> [Exercise goal]:
Copy verbatim the block of lines in the entries below whose first line contains "STEPPER2 pin IN3: D3 -> D4" and whose last line contains "SERVO2: DS3218 -> MG996R". Leave out all other lines.

> [Available data]:
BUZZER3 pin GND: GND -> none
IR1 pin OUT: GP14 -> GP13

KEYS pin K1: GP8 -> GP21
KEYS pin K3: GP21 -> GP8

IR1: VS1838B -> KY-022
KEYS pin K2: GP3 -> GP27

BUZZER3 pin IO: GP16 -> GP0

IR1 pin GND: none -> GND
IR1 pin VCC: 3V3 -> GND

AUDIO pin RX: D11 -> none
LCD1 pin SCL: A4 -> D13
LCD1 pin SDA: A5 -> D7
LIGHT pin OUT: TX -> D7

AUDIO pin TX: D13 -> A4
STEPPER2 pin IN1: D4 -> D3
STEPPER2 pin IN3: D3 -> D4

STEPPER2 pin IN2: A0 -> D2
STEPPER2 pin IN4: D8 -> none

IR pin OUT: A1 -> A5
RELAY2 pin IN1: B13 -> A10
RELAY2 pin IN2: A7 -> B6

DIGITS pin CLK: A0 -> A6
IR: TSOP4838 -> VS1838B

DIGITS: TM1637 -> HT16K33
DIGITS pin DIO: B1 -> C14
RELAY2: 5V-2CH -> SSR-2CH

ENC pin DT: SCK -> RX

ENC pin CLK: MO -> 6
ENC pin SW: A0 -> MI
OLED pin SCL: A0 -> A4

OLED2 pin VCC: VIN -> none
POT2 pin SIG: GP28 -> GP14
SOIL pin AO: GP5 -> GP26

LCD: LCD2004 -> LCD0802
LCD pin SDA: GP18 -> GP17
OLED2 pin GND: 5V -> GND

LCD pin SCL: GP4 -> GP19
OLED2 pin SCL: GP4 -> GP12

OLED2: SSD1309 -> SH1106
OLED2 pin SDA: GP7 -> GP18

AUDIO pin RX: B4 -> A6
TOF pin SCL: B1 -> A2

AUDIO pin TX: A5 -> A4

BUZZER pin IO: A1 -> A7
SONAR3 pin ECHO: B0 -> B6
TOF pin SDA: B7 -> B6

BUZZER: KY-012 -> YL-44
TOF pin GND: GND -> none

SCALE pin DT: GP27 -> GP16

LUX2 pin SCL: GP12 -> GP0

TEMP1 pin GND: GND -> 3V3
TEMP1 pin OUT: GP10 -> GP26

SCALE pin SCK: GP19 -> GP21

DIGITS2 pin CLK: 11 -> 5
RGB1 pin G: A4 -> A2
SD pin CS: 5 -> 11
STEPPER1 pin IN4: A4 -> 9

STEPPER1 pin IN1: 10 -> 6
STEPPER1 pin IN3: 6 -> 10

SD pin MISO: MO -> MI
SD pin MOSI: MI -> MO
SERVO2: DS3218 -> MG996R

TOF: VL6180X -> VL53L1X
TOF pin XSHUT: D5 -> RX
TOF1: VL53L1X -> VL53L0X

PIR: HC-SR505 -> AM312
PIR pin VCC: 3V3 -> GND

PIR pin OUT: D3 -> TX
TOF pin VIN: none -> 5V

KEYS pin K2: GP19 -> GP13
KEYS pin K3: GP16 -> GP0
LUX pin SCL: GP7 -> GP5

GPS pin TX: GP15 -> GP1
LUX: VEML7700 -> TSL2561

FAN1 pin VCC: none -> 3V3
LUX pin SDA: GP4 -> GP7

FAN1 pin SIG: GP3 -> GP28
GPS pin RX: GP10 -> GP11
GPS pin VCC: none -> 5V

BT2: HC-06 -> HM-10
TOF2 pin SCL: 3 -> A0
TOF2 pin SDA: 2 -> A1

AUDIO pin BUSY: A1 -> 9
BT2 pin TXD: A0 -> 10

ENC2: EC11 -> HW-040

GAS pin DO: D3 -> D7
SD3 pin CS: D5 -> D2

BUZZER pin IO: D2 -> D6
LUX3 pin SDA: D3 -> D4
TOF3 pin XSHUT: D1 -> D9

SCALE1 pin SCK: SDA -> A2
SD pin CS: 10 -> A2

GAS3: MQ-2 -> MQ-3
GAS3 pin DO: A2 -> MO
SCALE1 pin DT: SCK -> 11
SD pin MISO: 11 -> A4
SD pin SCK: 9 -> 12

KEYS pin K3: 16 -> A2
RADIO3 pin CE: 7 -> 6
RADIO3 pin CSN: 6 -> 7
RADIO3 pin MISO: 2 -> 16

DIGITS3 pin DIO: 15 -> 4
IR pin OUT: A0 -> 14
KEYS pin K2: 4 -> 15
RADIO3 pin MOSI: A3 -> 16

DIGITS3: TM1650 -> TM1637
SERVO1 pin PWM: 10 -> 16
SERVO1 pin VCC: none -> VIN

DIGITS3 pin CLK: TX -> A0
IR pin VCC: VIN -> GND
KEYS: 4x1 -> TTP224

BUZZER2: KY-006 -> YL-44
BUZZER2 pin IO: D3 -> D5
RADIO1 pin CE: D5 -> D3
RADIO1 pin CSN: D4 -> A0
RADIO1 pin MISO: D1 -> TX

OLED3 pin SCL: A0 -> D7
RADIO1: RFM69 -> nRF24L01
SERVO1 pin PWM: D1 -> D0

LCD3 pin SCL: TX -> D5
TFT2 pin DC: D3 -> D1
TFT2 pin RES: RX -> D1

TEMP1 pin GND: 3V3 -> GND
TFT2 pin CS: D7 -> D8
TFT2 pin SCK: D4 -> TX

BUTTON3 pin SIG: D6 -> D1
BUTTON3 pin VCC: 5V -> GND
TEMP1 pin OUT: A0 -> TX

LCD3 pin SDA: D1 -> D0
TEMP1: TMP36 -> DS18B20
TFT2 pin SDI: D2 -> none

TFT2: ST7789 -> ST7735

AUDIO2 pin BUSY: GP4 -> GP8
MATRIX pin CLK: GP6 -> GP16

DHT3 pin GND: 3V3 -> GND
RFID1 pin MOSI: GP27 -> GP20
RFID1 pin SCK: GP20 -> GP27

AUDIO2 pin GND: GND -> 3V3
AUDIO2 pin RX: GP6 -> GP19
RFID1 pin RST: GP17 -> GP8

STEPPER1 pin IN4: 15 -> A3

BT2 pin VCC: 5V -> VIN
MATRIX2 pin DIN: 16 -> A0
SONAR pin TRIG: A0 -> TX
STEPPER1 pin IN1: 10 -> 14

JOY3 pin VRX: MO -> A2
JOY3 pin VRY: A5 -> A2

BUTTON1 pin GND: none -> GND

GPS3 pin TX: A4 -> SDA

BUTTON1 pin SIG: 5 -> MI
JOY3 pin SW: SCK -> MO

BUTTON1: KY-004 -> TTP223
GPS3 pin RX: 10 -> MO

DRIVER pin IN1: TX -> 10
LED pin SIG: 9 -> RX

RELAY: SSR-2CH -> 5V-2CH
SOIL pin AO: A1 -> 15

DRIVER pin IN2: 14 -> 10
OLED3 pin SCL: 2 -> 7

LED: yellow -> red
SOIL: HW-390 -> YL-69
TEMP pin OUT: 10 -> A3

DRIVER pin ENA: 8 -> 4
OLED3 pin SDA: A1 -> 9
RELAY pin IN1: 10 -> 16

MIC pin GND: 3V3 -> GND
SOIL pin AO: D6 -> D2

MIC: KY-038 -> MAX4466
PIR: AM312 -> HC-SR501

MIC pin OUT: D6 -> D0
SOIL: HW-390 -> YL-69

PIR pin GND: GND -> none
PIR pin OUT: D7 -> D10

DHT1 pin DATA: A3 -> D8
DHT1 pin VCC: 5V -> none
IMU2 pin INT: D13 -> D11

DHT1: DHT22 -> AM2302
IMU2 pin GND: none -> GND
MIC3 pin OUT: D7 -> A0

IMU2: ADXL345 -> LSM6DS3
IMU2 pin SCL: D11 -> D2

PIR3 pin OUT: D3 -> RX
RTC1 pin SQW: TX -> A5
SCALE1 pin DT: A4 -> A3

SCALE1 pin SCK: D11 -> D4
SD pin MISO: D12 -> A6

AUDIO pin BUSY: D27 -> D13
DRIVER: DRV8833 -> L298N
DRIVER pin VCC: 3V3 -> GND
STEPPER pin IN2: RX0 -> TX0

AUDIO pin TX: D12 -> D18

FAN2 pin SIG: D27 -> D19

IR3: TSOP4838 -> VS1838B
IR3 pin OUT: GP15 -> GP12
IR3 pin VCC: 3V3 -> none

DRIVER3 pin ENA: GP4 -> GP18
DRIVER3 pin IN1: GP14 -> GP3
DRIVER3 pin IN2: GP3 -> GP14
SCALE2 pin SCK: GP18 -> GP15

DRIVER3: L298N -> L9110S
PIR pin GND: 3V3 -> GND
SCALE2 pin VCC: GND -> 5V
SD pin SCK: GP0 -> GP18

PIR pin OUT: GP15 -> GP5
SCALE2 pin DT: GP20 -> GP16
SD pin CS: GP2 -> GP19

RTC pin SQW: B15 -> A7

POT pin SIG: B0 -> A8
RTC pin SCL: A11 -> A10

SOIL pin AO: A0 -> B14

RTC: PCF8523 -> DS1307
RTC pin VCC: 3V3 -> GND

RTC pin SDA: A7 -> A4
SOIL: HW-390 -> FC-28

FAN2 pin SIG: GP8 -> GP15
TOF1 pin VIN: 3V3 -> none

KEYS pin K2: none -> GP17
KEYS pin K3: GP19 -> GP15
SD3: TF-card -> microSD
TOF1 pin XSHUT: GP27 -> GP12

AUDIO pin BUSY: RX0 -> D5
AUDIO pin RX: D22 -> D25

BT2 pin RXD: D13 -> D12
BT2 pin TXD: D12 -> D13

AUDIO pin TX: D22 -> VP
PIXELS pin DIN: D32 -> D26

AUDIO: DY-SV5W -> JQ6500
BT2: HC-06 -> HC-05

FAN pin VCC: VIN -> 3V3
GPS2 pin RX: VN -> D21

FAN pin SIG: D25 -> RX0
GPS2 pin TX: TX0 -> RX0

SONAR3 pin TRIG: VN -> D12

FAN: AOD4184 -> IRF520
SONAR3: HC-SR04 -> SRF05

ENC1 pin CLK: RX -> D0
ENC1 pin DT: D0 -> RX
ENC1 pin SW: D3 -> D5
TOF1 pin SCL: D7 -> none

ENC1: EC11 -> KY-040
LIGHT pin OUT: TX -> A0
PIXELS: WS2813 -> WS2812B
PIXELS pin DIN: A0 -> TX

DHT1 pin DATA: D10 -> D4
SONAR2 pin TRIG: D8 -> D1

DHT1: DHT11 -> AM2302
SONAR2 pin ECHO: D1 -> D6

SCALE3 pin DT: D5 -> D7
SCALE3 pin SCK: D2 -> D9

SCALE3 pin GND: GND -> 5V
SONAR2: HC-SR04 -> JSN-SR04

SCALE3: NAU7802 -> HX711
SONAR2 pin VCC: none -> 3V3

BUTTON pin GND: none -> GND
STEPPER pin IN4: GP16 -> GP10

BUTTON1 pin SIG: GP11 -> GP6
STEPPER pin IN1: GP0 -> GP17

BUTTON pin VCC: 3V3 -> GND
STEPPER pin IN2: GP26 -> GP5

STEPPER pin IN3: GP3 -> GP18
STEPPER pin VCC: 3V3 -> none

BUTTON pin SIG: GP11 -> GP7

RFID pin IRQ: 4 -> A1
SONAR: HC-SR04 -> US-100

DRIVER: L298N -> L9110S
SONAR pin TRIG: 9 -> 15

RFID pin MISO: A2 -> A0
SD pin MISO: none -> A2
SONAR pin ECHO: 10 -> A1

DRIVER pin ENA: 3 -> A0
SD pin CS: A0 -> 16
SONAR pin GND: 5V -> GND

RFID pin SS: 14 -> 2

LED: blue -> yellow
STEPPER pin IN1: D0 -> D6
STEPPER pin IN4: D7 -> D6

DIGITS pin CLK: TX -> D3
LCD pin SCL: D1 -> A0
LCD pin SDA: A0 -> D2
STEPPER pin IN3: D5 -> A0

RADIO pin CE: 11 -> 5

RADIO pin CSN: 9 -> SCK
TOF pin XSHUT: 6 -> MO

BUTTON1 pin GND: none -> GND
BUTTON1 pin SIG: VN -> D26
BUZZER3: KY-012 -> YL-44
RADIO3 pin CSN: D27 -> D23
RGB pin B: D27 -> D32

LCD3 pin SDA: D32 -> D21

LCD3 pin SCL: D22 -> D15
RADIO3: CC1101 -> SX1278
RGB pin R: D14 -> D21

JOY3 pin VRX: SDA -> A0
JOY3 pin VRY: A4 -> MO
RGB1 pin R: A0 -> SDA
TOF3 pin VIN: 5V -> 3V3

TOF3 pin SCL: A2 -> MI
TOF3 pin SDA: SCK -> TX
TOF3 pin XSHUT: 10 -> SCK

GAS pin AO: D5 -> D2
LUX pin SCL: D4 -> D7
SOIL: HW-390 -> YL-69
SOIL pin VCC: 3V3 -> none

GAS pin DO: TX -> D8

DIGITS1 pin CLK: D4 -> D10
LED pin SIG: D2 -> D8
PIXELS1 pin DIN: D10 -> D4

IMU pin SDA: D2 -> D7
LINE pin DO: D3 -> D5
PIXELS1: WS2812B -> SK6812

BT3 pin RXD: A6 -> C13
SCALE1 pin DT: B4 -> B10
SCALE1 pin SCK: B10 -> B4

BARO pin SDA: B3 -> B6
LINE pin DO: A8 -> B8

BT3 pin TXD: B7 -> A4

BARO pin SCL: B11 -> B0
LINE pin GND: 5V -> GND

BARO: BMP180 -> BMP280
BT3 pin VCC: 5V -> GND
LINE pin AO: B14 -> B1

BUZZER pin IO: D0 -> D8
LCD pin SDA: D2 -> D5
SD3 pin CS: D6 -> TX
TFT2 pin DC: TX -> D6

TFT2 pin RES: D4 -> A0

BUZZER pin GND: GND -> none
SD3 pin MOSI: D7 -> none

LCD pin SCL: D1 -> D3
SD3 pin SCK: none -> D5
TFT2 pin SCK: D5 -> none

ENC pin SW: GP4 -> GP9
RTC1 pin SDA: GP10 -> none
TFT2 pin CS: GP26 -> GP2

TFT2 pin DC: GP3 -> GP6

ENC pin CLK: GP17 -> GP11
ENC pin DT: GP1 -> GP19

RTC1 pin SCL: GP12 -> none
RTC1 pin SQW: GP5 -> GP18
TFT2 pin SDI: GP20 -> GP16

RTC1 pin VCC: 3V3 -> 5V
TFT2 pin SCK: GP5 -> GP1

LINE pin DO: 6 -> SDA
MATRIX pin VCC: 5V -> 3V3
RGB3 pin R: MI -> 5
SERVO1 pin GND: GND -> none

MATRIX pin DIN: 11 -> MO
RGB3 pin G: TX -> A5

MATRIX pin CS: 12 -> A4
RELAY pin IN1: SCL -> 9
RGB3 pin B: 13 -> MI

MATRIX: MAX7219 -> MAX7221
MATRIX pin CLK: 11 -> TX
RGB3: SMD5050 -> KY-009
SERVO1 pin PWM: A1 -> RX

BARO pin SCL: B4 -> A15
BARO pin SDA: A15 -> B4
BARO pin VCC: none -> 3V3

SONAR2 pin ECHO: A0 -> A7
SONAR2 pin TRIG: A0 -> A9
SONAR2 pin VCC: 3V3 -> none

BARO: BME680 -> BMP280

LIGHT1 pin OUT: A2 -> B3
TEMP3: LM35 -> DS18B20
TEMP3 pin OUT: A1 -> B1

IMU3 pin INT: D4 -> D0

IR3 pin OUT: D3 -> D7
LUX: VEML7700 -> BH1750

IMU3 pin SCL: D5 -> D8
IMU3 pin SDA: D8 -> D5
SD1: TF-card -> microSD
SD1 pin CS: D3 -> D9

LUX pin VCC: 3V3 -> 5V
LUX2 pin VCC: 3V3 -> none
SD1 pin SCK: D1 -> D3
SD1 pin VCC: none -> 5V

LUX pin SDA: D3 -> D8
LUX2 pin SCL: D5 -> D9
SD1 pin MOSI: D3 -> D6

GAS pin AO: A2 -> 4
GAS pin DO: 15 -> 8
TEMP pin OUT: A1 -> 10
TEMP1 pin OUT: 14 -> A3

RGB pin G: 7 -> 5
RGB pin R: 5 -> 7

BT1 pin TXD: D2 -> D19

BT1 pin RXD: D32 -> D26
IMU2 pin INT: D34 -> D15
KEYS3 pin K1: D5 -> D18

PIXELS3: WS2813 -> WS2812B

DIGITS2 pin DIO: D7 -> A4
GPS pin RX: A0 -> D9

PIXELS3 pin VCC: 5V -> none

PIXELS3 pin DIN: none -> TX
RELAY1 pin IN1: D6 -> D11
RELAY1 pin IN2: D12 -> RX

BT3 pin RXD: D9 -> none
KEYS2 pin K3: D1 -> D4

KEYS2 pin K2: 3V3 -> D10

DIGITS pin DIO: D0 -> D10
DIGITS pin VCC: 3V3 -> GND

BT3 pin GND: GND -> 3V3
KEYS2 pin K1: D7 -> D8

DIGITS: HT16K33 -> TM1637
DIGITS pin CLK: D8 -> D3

> [Answer box]:
STEPPER2 pin IN3: D3 -> D4

STEPPER2 pin IN2: A0 -> D2
STEPPER2 pin IN4: D8 -> none

IR pin OUT: A1 -> A5
RELAY2 pin IN1: B13 -> A10
RELAY2 pin IN2: A7 -> B6

DIGITS pin CLK: A0 -> A6
IR: TSOP4838 -> VS1838B

DIGITS: TM1637 -> HT16K33
DIGITS pin DIO: B1 -> C14
RELAY2: 5V-2CH -> SSR-2CH

ENC pin DT: SCK -> RX

ENC pin CLK: MO -> 6
ENC pin SW: A0 -> MI
OLED pin SCL: A0 -> A4

OLED2 pin VCC: VIN -> none
POT2 pin SIG: GP28 -> GP14
SOIL pin AO: GP5 -> GP26

LCD: LCD2004 -> LCD0802
LCD pin SDA: GP18 -> GP17
OLED2 pin GND: 5V -> GND

LCD pin SCL: GP4 -> GP19
OLED2 pin SCL: GP4 -> GP12

OLED2: SSD1309 -> SH1106
OLED2 pin SDA: GP7 -> GP18

AUDIO pin RX: B4 -> A6
TOF pin SCL: B1 -> A2

AUDIO pin TX: A5 -> A4

BUZZER pin IO: A1 -> A7
SONAR3 pin ECHO: B0 -> B6
TOF pin SDA: B7 -> B6

BUZZER: KY-012 -> YL-44
TOF pin GND: GND -> none

SCALE pin DT: GP27 -> GP16

LUX2 pin SCL: GP12 -> GP0

TEMP1 pin GND: GND -> 3V3
TEMP1 pin OUT: GP10 -> GP26

SCALE pin SCK: GP19 -> GP21

DIGITS2 pin CLK: 11 -> 5
RGB1 pin G: A4 -> A2
SD pin CS: 5 -> 11
STEPPER1 pin IN4: A4 -> 9

STEPPER1 pin IN1: 10 -> 6
STEPPER1 pin IN3: 6 -> 10

SD pin MISO: MO -> MI
SD pin MOSI: MI -> MO
SERVO2: DS3218 -> MG996R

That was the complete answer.